> **Data for the task**:
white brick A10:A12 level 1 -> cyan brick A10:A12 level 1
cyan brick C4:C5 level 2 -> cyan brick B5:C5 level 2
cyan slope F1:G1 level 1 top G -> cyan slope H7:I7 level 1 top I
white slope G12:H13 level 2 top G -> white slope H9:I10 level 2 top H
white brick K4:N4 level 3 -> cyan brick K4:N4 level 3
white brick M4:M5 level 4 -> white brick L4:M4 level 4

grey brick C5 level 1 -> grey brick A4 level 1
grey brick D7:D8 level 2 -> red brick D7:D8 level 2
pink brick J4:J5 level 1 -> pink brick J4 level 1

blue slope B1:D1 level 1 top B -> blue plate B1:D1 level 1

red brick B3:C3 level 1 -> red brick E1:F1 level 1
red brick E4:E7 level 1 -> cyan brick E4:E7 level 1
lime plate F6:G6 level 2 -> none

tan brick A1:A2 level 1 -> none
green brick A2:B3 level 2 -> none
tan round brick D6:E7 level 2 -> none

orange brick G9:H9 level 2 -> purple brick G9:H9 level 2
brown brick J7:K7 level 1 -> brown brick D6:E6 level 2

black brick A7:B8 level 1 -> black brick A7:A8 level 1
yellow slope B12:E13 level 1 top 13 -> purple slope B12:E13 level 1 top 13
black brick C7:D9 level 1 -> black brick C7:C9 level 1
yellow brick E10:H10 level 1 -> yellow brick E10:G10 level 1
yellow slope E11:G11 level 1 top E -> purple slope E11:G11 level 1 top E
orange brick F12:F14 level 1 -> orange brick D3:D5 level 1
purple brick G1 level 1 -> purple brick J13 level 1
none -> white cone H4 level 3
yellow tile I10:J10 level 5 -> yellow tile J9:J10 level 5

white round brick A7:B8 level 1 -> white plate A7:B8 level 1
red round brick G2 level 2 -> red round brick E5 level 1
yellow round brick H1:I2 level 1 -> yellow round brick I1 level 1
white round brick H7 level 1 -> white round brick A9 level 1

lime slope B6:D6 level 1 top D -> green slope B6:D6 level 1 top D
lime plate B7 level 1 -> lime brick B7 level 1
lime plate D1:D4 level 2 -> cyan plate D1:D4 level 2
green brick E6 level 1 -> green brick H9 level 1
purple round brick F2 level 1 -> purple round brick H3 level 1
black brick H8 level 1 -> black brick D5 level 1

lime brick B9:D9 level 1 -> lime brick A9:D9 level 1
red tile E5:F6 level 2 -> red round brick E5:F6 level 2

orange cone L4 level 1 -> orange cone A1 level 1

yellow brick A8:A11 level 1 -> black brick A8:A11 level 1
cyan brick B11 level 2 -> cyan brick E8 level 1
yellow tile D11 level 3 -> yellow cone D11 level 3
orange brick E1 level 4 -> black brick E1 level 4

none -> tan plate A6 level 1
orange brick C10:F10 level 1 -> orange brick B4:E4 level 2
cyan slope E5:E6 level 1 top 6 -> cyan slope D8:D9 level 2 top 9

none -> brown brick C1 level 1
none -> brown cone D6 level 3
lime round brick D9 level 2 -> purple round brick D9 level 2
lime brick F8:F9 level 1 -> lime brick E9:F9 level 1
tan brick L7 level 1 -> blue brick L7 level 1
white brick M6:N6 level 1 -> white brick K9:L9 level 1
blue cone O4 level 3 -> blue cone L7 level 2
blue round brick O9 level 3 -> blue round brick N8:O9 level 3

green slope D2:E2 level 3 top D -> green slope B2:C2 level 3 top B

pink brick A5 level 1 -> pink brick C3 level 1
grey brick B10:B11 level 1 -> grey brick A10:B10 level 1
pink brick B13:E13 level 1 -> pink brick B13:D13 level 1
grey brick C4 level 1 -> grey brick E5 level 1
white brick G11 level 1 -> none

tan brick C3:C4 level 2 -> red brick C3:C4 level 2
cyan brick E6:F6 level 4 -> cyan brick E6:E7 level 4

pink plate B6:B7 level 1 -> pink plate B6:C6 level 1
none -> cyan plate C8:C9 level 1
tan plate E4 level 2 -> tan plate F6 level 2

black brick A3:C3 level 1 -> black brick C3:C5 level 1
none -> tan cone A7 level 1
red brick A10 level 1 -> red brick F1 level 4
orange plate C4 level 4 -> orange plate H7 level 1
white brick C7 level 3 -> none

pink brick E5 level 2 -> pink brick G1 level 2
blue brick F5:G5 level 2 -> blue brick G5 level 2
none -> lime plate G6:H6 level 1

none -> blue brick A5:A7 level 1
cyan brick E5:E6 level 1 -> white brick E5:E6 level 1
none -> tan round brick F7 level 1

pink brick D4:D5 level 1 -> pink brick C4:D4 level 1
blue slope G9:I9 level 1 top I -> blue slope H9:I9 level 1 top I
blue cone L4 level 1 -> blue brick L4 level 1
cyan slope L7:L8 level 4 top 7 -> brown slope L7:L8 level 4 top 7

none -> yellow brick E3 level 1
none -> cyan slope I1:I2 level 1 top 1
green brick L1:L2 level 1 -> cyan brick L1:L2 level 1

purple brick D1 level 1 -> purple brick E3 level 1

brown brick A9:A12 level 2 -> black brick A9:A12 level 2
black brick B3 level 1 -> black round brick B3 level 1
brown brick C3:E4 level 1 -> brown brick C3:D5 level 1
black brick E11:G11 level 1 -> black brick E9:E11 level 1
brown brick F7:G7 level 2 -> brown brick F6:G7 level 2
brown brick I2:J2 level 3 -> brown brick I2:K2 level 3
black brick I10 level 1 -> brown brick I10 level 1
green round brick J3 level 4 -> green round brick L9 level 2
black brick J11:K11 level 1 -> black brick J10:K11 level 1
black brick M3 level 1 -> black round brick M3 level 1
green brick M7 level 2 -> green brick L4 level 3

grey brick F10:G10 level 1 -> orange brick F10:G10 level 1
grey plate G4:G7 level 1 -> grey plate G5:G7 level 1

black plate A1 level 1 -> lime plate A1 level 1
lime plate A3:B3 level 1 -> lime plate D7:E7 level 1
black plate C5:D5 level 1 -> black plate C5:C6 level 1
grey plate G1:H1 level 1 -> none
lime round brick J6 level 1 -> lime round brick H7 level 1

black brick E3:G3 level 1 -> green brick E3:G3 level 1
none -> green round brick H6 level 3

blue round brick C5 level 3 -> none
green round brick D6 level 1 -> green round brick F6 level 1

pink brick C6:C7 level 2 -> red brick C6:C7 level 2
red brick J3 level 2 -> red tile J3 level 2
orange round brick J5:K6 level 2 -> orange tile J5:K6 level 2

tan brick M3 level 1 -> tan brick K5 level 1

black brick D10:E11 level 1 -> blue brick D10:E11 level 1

> **Task goal**: Reproduce every entry above so that each one matches its source exactly.

> **Solution to this problem**:
white brick A10:A12 level 1 -> cyan brick A10:A12 level 1
cyan brick C4:C5 level 2 -> cyan brick B5:C5 level 2
cyan slope F1:G1 level 1 top G -> cyan slope H7:I7 level 1 top I
white slope G12:H13 level 2 top G -> white slope H9:I10 level 2 top H
white brick K4:N4 level 3 -> cyan brick K4:N4 level 3
white brick M4:M5 level 4 -> white brick L4:M4 level 4

grey brick C5 level 1 -> grey brick A4 level 1
grey brick D7:D8 level 2 -> red brick D7:D8 level 2
pink brick J4:J5 level 1 -> pink brick J4 level 1

blue slope B1:D1 level 1 top B -> blue plate B1:D1 level 1

red brick B3:C3 level 1 -> red brick E1:F1 level 1
red brick E4:E7 level 1 -> cyan brick E4:E7 level 1
lime plate F6:G6 level 2 -> none

tan brick A1:A2 level 1 -> none
green brick A2:B3 level 2 -> none
tan round brick D6:E7 level 2 -> none

orange brick G9:H9 level 2 -> purple brick G9:H9 level 2
brown brick J7:K7 level 1 -> brown brick D6:E6 level 2

black brick A7:B8 level 1 -> black brick A7:A8 level 1
yellow slope B12:E13 level 1 top 13 -> purple slope B12:E13 level 1 top 13
black brick C7:D9 level 1 -> black brick C7:C9 level 1
yellow brick E10:H10 level 1 -> yellow brick E10:G10 level 1
yellow slope E11:G11 level 1 top E -> purple slope E11:G11 level 1 top E
orange brick F12:F14 level 1 -> orange brick D3:D5 level 1
purple brick G1 level 1 -> purple brick J13 level 1
none -> white cone H4 level 3
yellow tile I10:J10 level 5 -> yellow tile J9:J10 level 5

white round brick A7:B8 level 1 -> white plate A7:B8 level 1
red round brick G2 level 2 -> red round brick E5 level 1
yellow round brick H1:I2 level 1 -> yellow round brick I1 level 1
white round brick H7 level 1 -> white round brick A9 level 1

lime slope B6:D6 level 1 top D -> green slope B6:D6 level 1 top D
lime plate B7 level 1 -> lime brick B7 level 1
lime plate D1:D4 level 2 -> cyan plate D1:D4 level 2
green brick E6 level 1 -> green brick H9 level 1
purple round brick F2 level 1 -> purple round brick H3 level 1
black brick H8 level 1 -> black brick D5 level 1

lime brick B9:D9 level 1 -> lime brick A9:D9 level 1
red tile E5:F6 level 2 -> red round brick E5:F6 level 2

orange cone L4 level 1 -> orange cone A1 level 1

yellow brick A8:A11 level 1 -> black brick A8:A11 level 1
cyan brick B11 level 2 -> cyan brick E8 level 1
yellow tile D11 level 3 -> yellow cone D11 level 3
orange brick E1 level 4 -> black brick E1 level 4

none -> tan plate A6 level 1
orange brick C10:F10 level 1 -> orange brick B4:E4 level 2
cyan slope E5:E6 level 1 top 6 -> cyan slope D8:D9 level 2 top 9

none -> brown brick C1 level 1
none -> brown cone D6 level 3
lime round brick D9 level 2 -> purple round brick D9 level 2
lime brick F8:F9 level 1 -> lime brick E9:F9 level 1
tan brick L7 level 1 -> blue brick L7 level 1
white brick M6:N6 level 1 -> white brick K9:L9 level 1
blue cone O4 level 3 -> blue cone L7 level 2
blue round brick O9 level 3 -> blue round brick N8:O9 level 3

green slope D2:E2 level 3 top D -> green slope B2:C2 level 3 top B

pink brick A5 level 1 -> pink brick C3 level 1
grey brick B10:B11 level 1 -> grey brick A10:B10 level 1
pink brick B13:E13 level 1 -> pink brick B13:D13 level 1
grey brick C4 level 1 -> grey brick E5 level 1
white brick G11 level 1 -> none

tan brick C3:C4 level 2 -> red brick C3:C4 level 2
cyan brick E6:F6 level 4 -> cyan brick E6:E7 level 4

pink plate B6:B7 level 1 -> pink plate B6:C6 level 1
none -> cyan plate C8:C9 level 1
tan plate E4 level 2 -> tan plate F6 level 2

black brick A3:C3 level 1 -> black brick C3:C5 level 1
none -> tan cone A7 level 1
red brick A10 level 1 -> red brick F1 level 4
orange plate C4 level 4 -> orange plate H7 level 1
white brick C7 level 3 -> none

pink brick E5 level 2 -> pink brick G1 level 2
blue brick F5:G5 level 2 -> blue brick G5 level 2
none -> lime plate G6:H6 level 1

none -> blue brick A5:A7 level 1
cyan brick E5:E6 level 1 -> white brick E5:E6 level 1
none -> tan round brick F7 level 1

pink brick D4:D5 level 1 -> pink brick C4:D4 level 1
blue slope G9:I9 level 1 top I -> blue slope H9:I9 level 1 top I
blue cone L4 level 1 -> blue brick L4 level 1
cyan slope L7:L8 level 4 top 7 -> brown slope L7:L8 level 4 top 7

none -> yellow brick E3 level 1
none -> cyan slope I1:I2 level 1 top 1
green brick L1:L2 level 1 -> cyan brick L1:L2 level 1

purple brick D1 level 1 -> purple brick E3 level 1

brown brick A9:A12 level 2 -> black brick A9:A12 level 2
black brick B3 level 1 -> black round brick B3 level 1
brown brick C3:E4 level 1 -> brown brick C3:D5 level 1
black brick E11:G11 level 1 -> black brick E9:E11 level 1
brown brick F7:G7 level 2 -> brown brick F6:G7 level 2
brown brick I2:J2 level 3 -> brown brick I2:K2 level 3
black brick I10 level 1 -> brown brick I10 level 1
green round brick J3 level 4 -> green round brick L9 level 2
black brick J11:K11 level 1 -> black brick J10:K11 level 1
black brick M3 level 1 -> black round brick M3 level 1
green brick M7 level 2 -> green brick L4 level 3

grey brick F10:G10 level 1 -> orange brick F10:G10 level 1
grey plate G4:G7 level 1 -> grey plate G5:G7 level 1

black plate A1 level 1 -> lime plate A1 level 1
lime plate A3:B3 level 1 -> lime plate D7:E7 level 1
black plate C5:D5 level 1 -> black plate C5:C6 level 1
grey plate G1:H1 level 1 -> none
lime round brick J6 level 1 -> lime round brick H7 level 1

black brick E3:G3 level 1 -> green brick E3:G3 level 1
none -> green round brick H6 level 3

blue round brick C5 level 3 -> none
green round brick D6 level 1 -> green round brick F6 level 1

pink brick C6:C7 level 2 -> red brick C6:C7 level 2
red brick J3 level 2 -> red tile J3 level 2
orange round brick J5:K6 level 2 -> orange tile J5:K6 level 2

tan brick M3 level 1 -> tan brick K5 level 1

black brick D10:E11 level 1 -> blue brick D10:E11 level 1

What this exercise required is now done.